EXERCISE DESCRIPTION.
Copy out every line in the entries below that includes "plus".

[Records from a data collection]

————

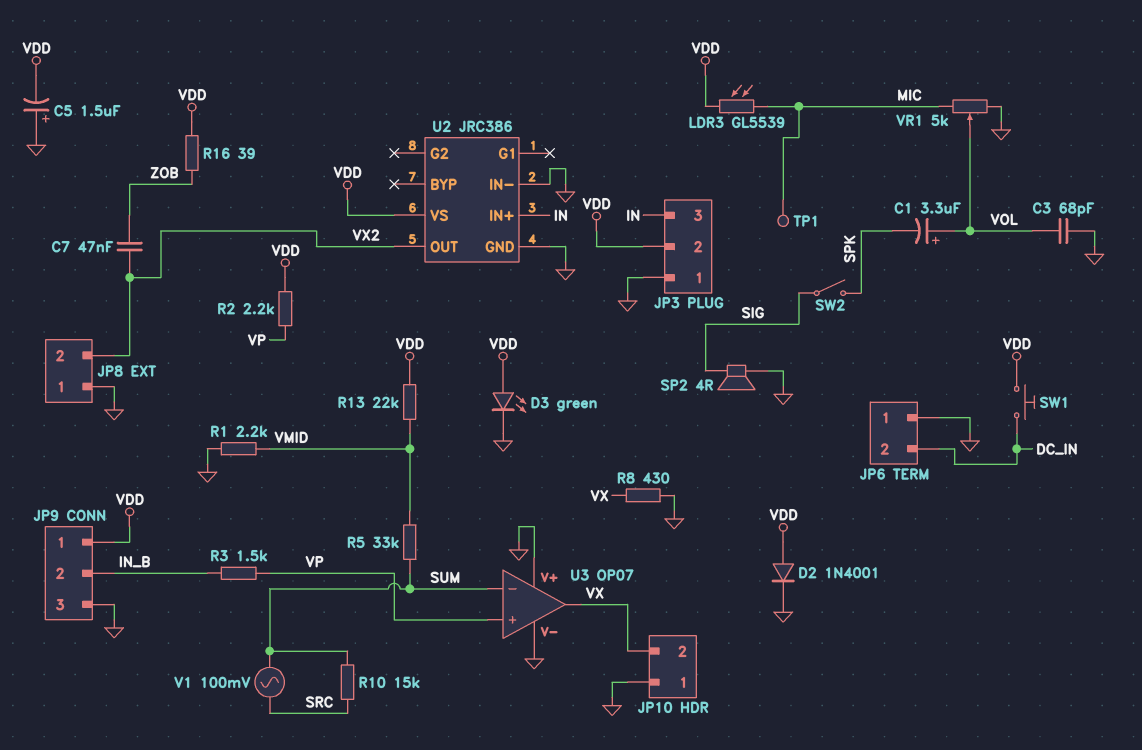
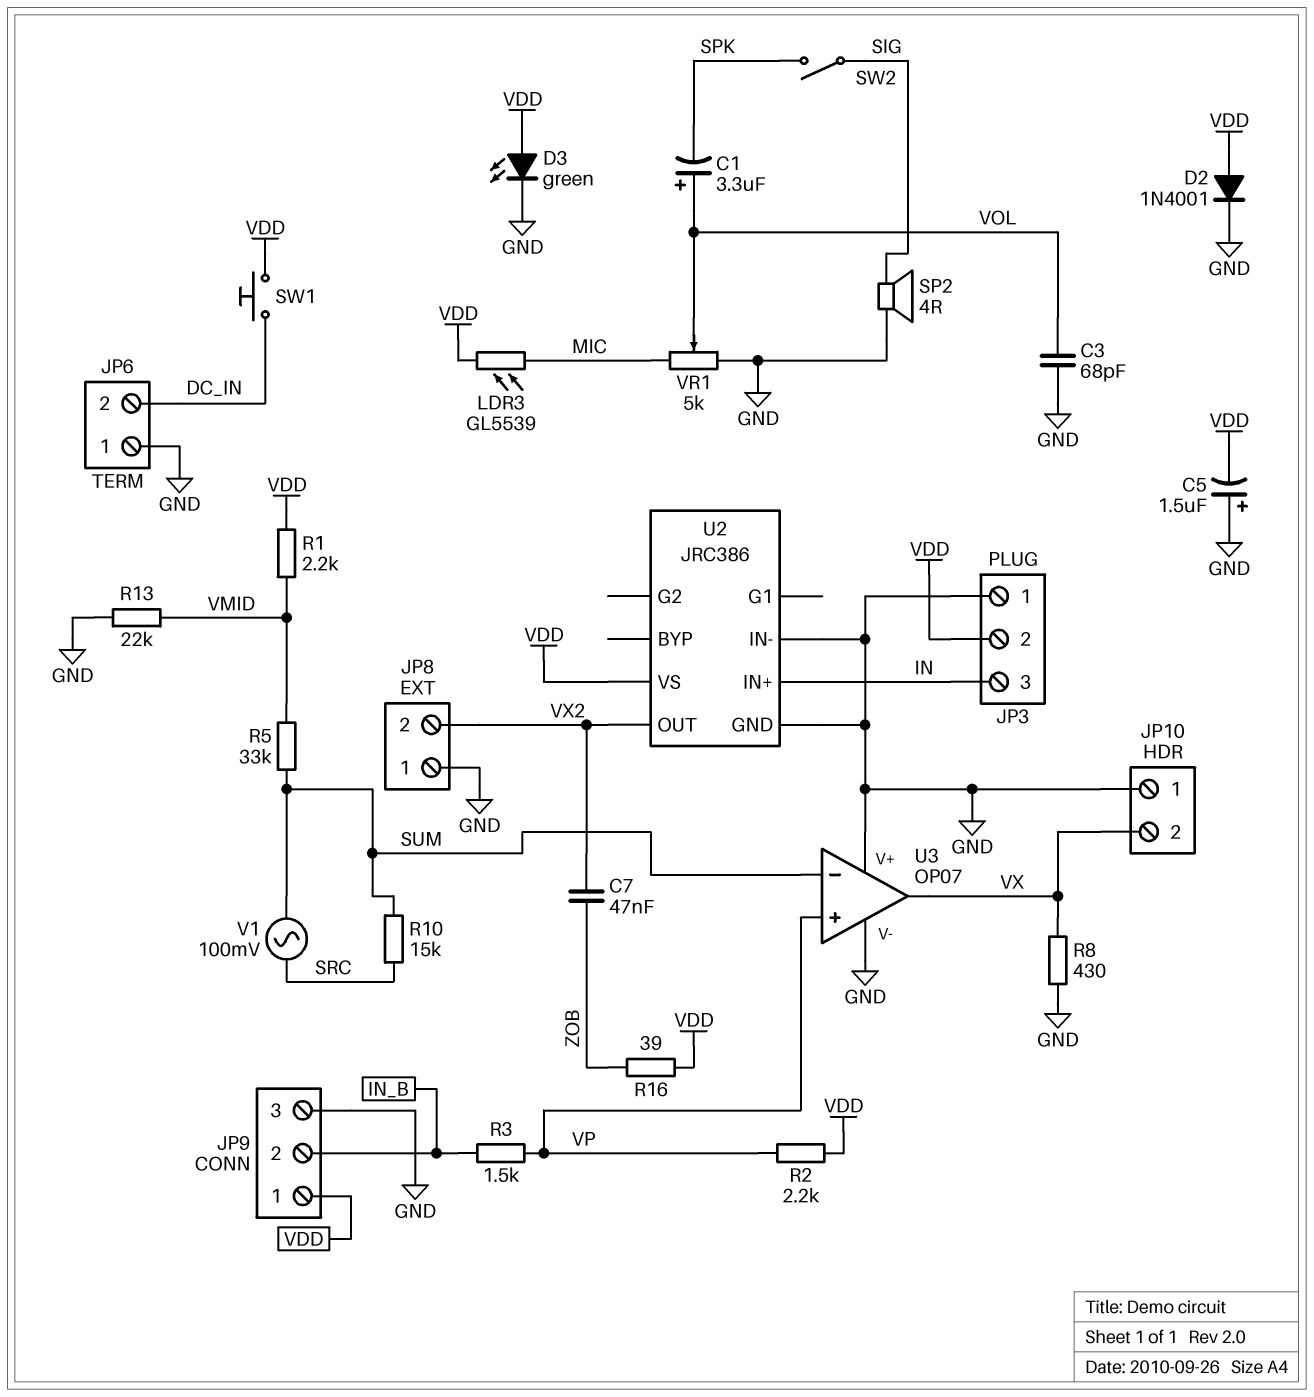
R1: 2.2k (GND, VMID) -> 2.2k (VDD, VMID)
R13: 22k (VDD, VMID) -> 22k (GND, VMID)
TP1: test point (MIC) -> none

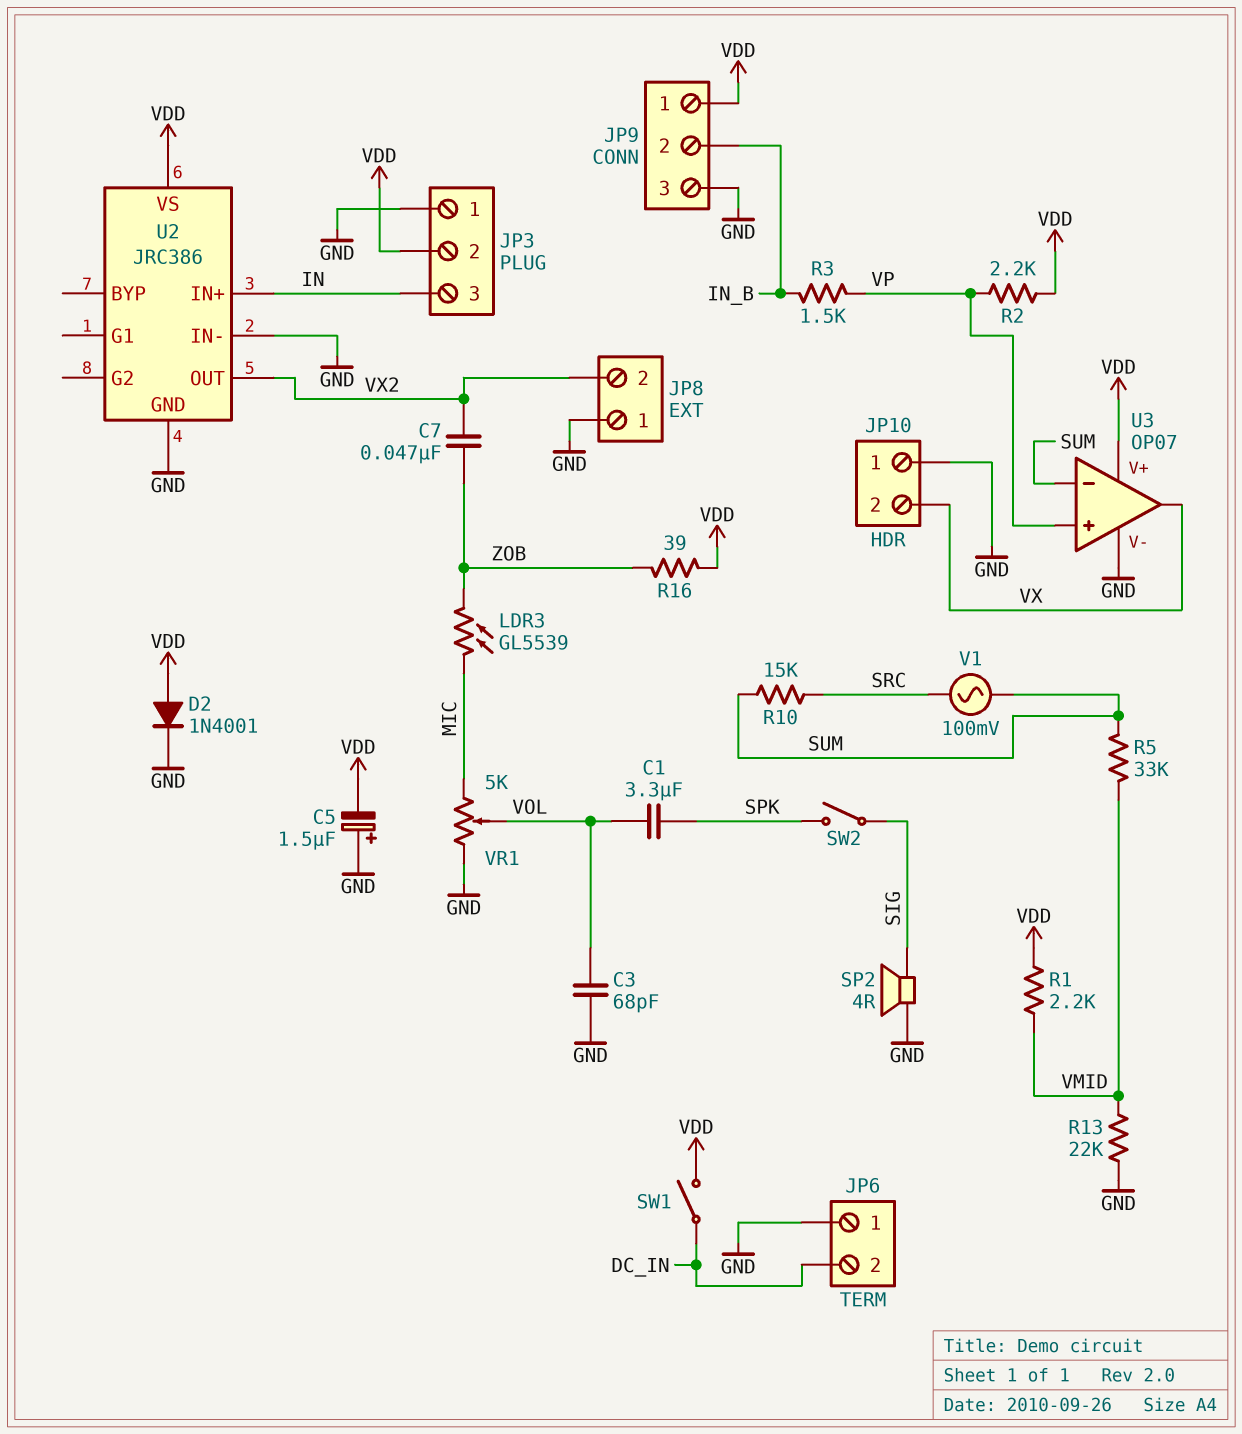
C1: 3.3uF (plus VOL, minus SPK) -> 3.3uF (SPK, VOL)
D3: LED green (A VDD, K GND) -> none
LDR3: GL5539 (MIC, VDD) -> GL5539 (MIC, ZOB)
R8: 430 (GND, VX) -> none
SW1: button (DC_IN, VDD) -> switch (DC_IN, VDD)
U3 pin V+: GND -> VDD

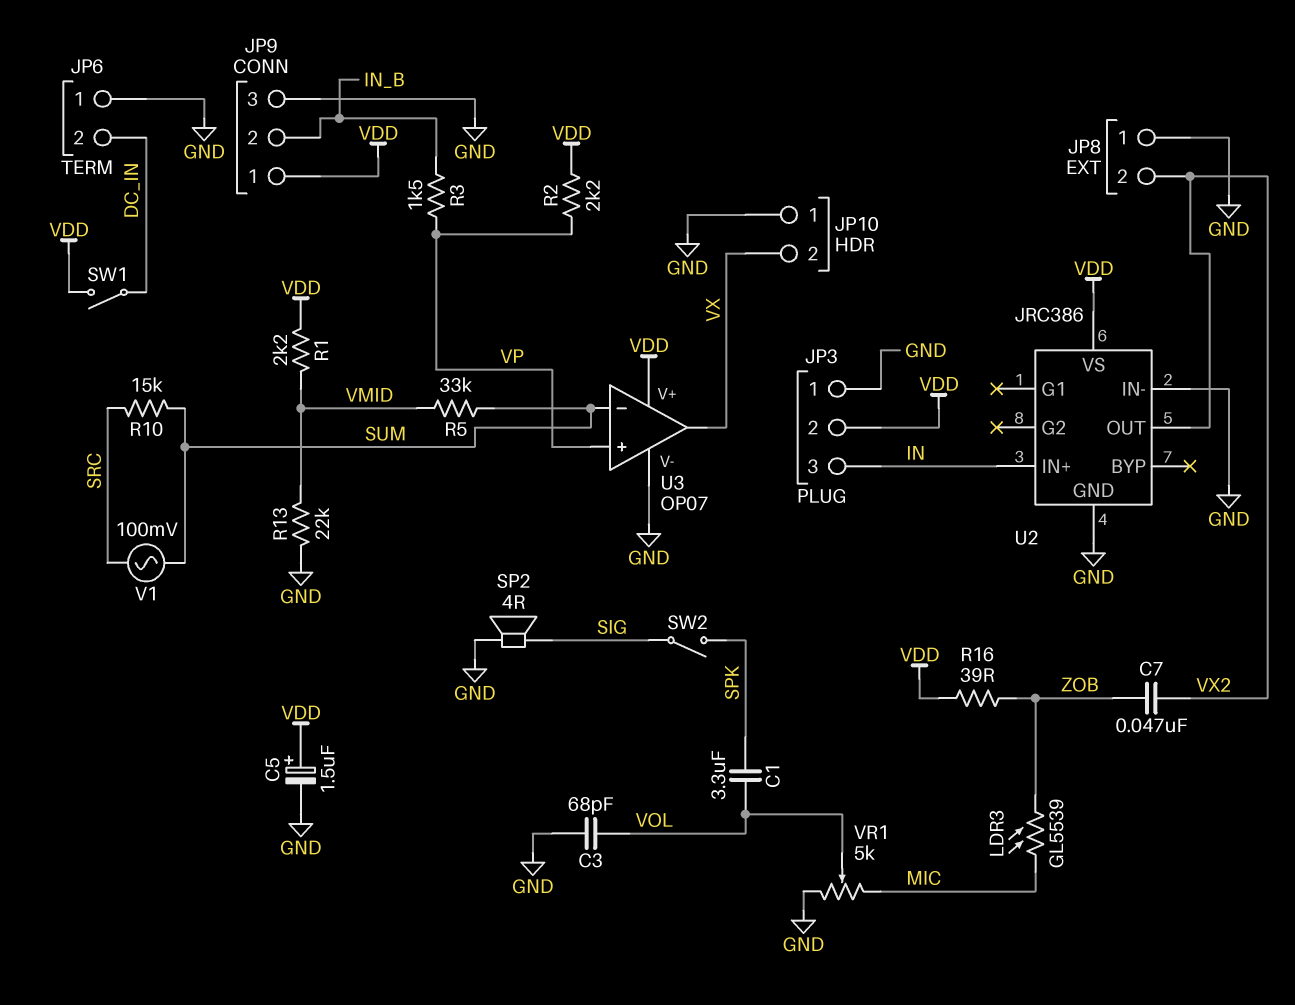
C5: 1.5uF (plus GND, minus VDD) -> 1.5uF (plus VDD, minus GND)
D2: diode 1N4001 (A VDD, K GND) -> none

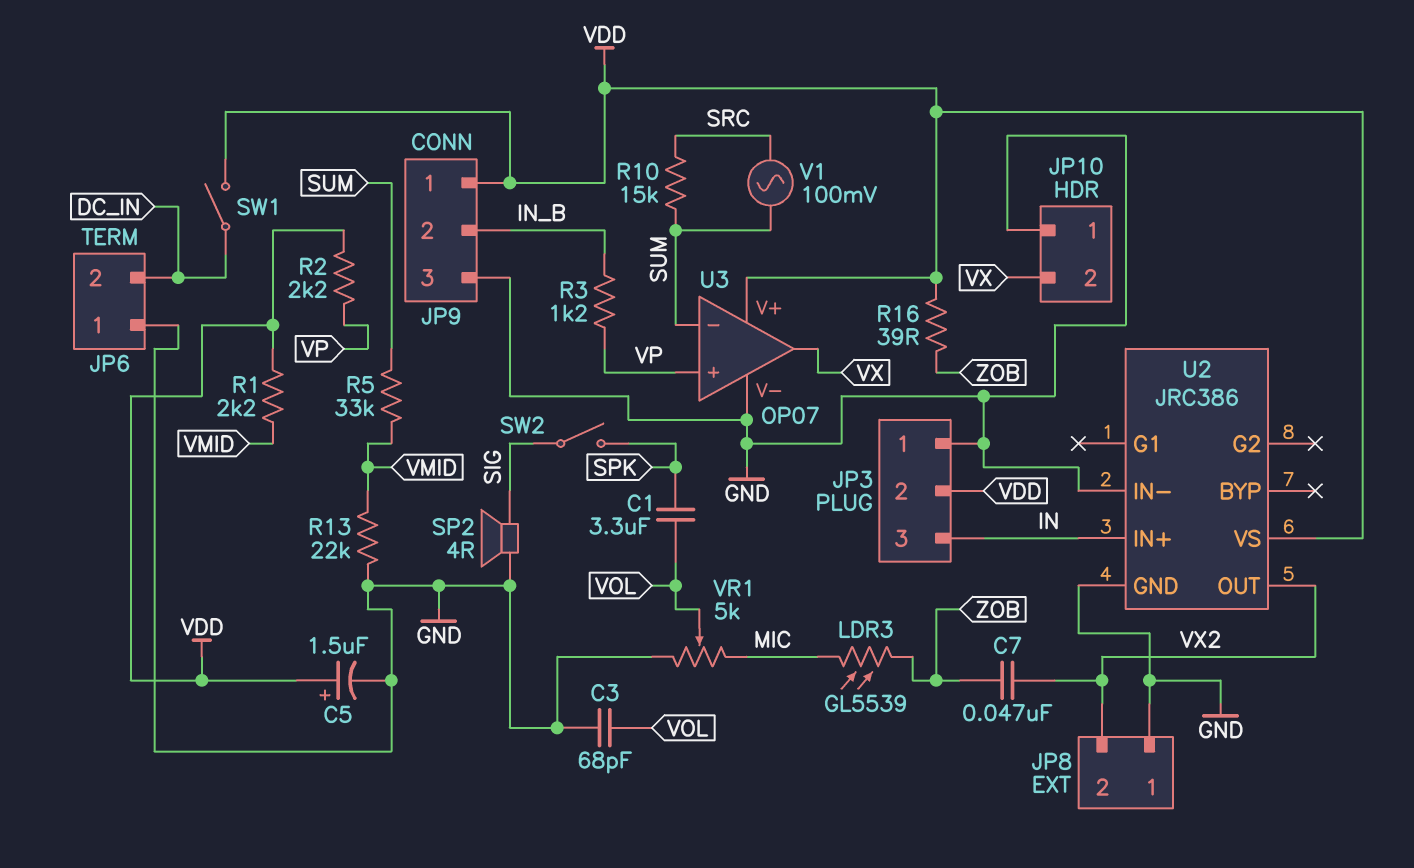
R3: 1.5k (IN_B, VP) -> 1.2k (IN_B, VP)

————

YOUR SOLUTION.
C1: 3.3uF (plus VOL, minus SPK) -> 3.3uF (SPK, VOL)
C5: 1.5uF (plus GND, minus VDD) -> 1.5uF (plus VDD, minus GND)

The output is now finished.